=== Problem ===
A faithful copy without images is required: write out all the records exactly.

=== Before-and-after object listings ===
################

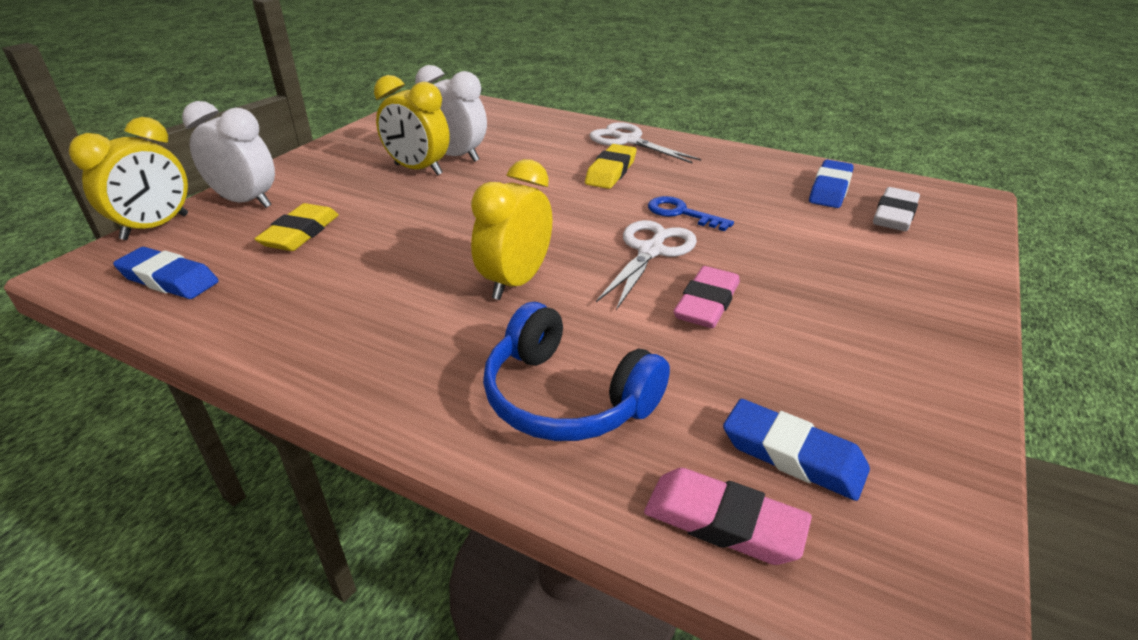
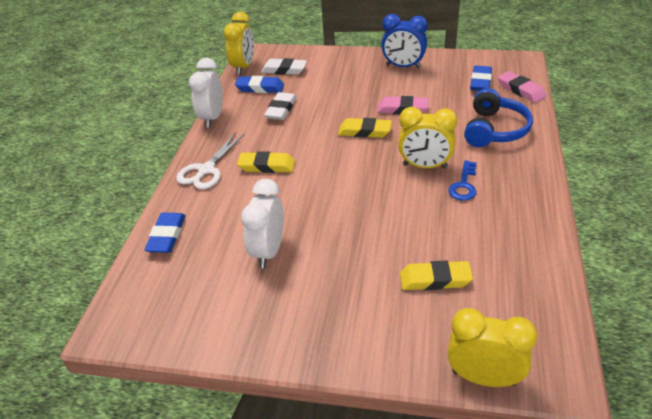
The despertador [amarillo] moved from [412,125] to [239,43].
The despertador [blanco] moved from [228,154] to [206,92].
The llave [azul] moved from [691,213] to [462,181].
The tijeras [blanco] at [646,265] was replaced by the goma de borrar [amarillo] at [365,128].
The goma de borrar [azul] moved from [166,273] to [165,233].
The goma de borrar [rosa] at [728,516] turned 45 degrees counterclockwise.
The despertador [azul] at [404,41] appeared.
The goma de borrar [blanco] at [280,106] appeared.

################

=== Exercise solution ===
The despertador [amarillo] moved from [412,125] to [239,43].
The despertador [blanco] moved from [228,154] to [206,92].
The llave [azul] moved from [691,213] to [462,181].
The tijeras [blanco] at [646,265] was replaced by the goma de borrar [amarillo] at [365,128].
The goma de borrar [azul] moved from [166,273] to [165,233].
The goma de borrar [rosa] at [728,516] turned 45 degrees counterclockwise.
The despertador [azul] at [404,41] appeared.
The goma de borrar [blanco] at [280,106] appeared.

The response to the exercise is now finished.